> [ABOUT THIS EXERCISE]: An exact copy is needed of the lines from the one that contains "TEMP: DS18B20 -> LM35" through the final line of the data below, with pictures left out.

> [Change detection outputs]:
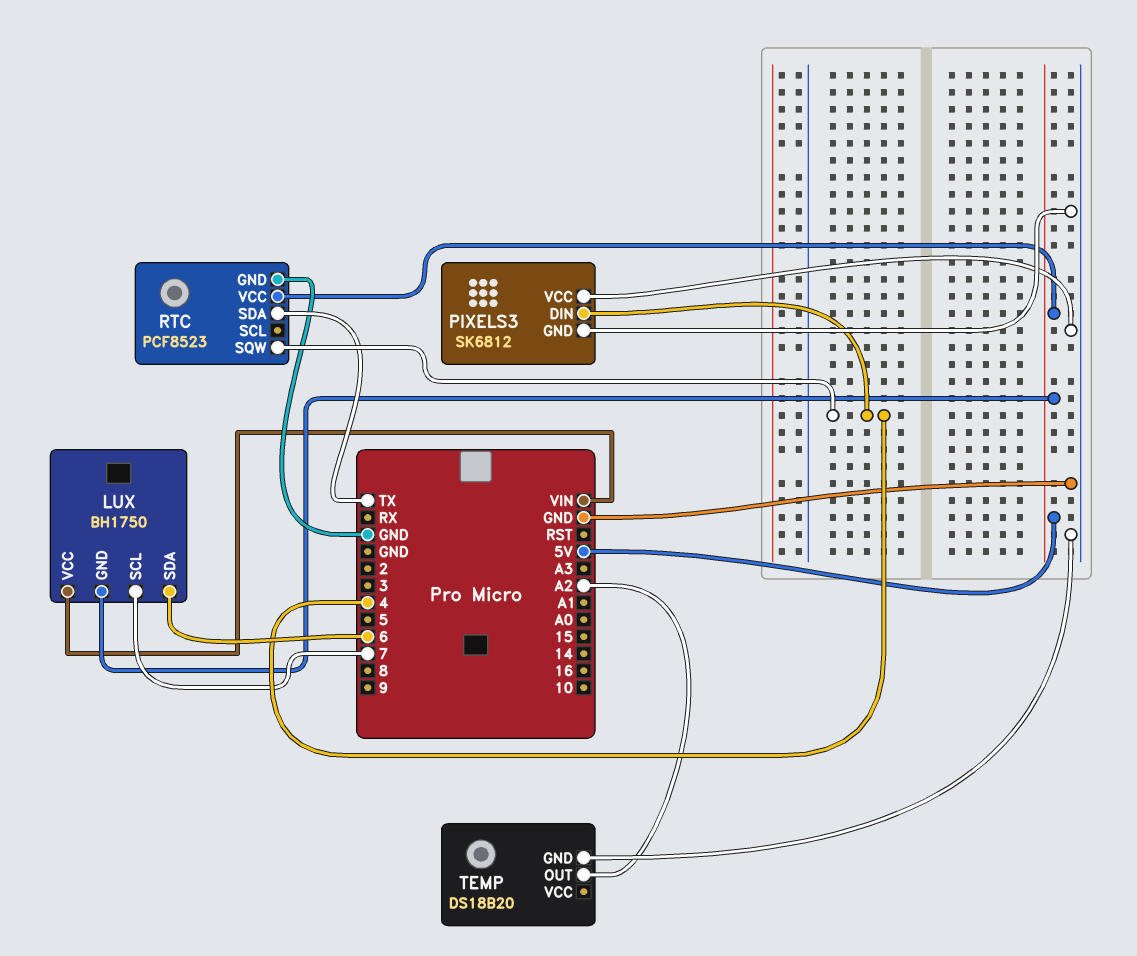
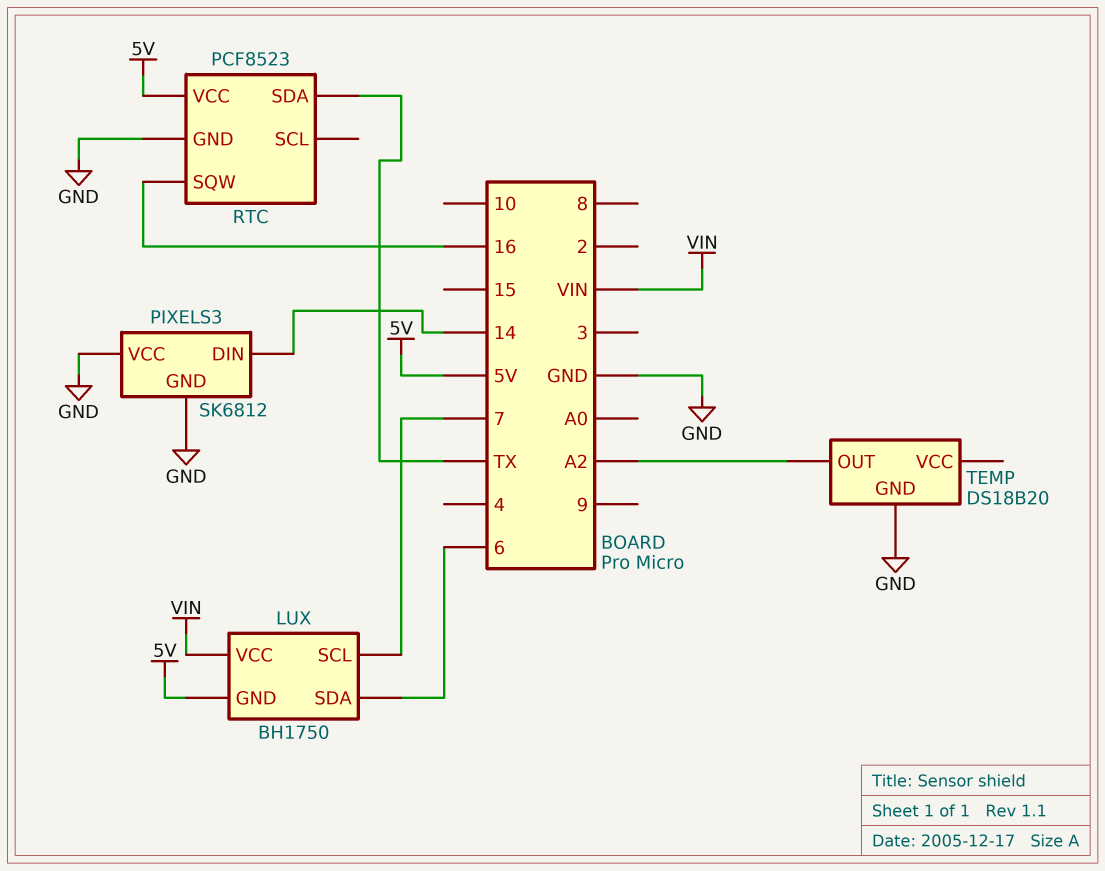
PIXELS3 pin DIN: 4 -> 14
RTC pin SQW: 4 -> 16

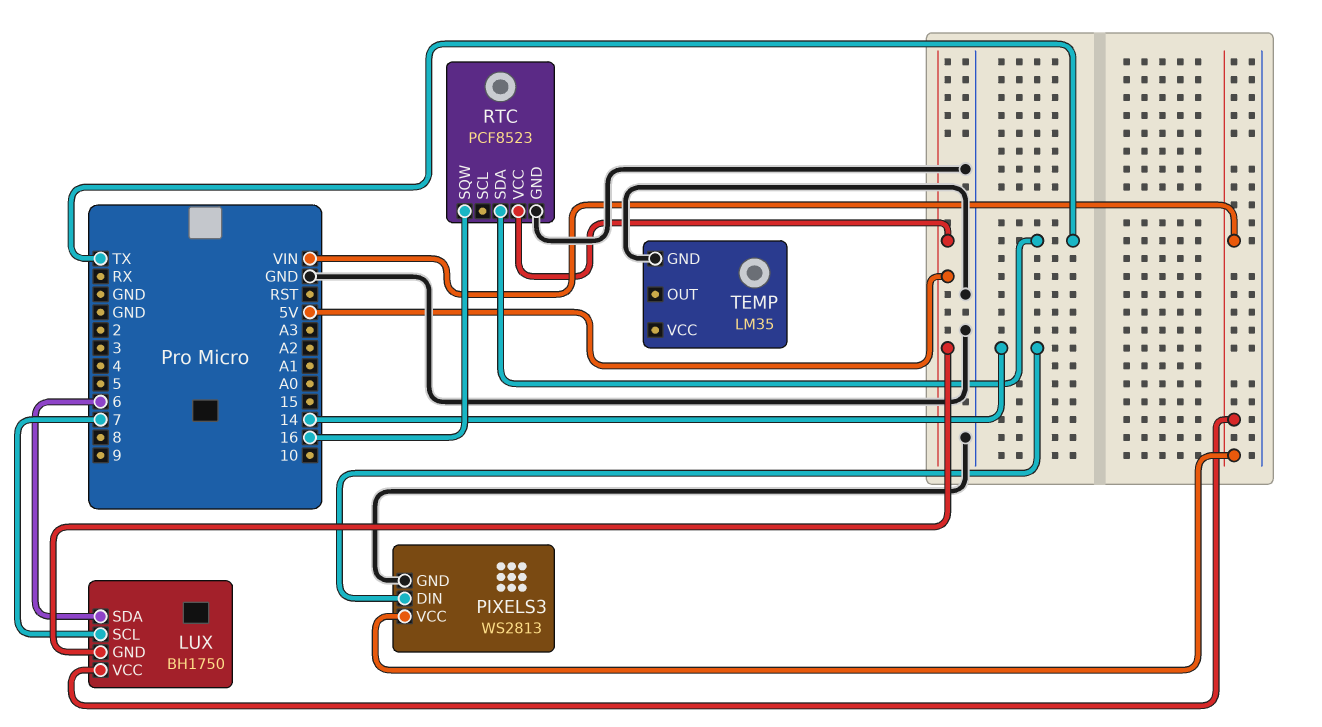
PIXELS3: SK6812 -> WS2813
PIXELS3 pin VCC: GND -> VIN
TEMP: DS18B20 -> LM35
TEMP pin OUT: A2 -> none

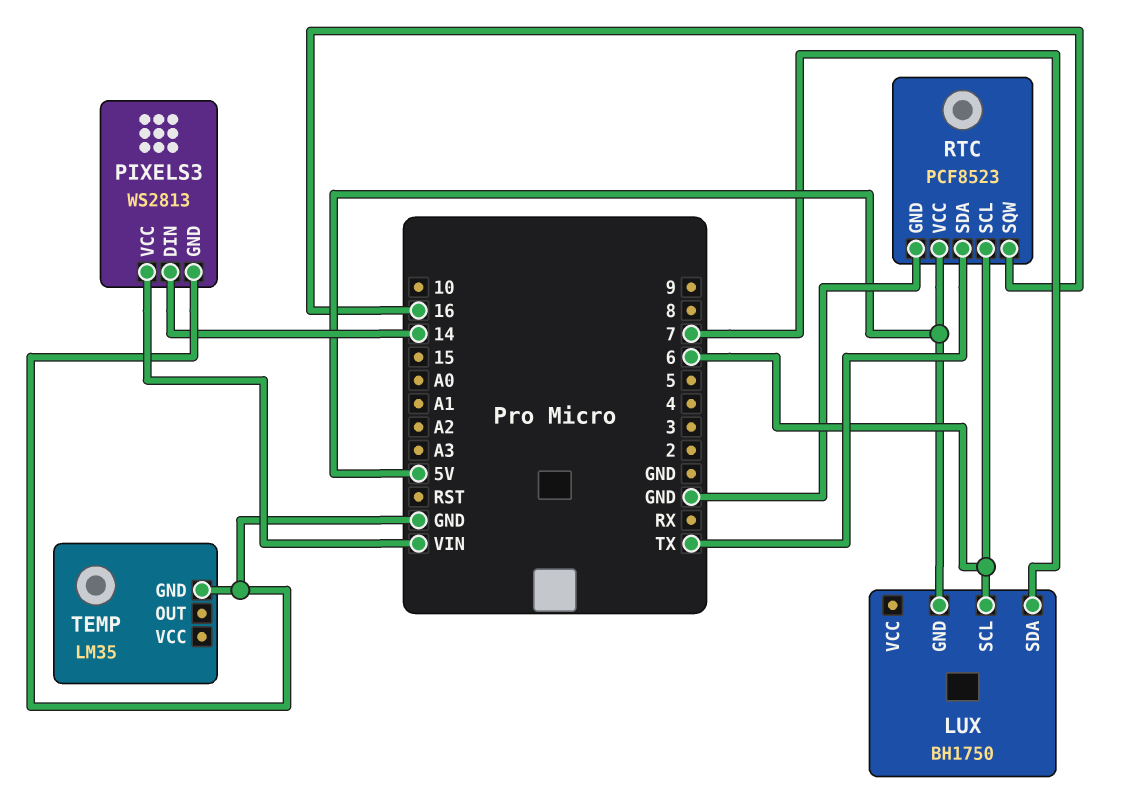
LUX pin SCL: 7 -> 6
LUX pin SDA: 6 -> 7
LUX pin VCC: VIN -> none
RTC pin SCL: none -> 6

> [YOUR RESPONSE]:
TEMP: DS18B20 -> LM35
TEMP pin OUT: A2 -> none

LUX pin SCL: 7 -> 6
LUX pin SDA: 6 -> 7
LUX pin VCC: VIN -> none
RTC pin SCL: none -> 6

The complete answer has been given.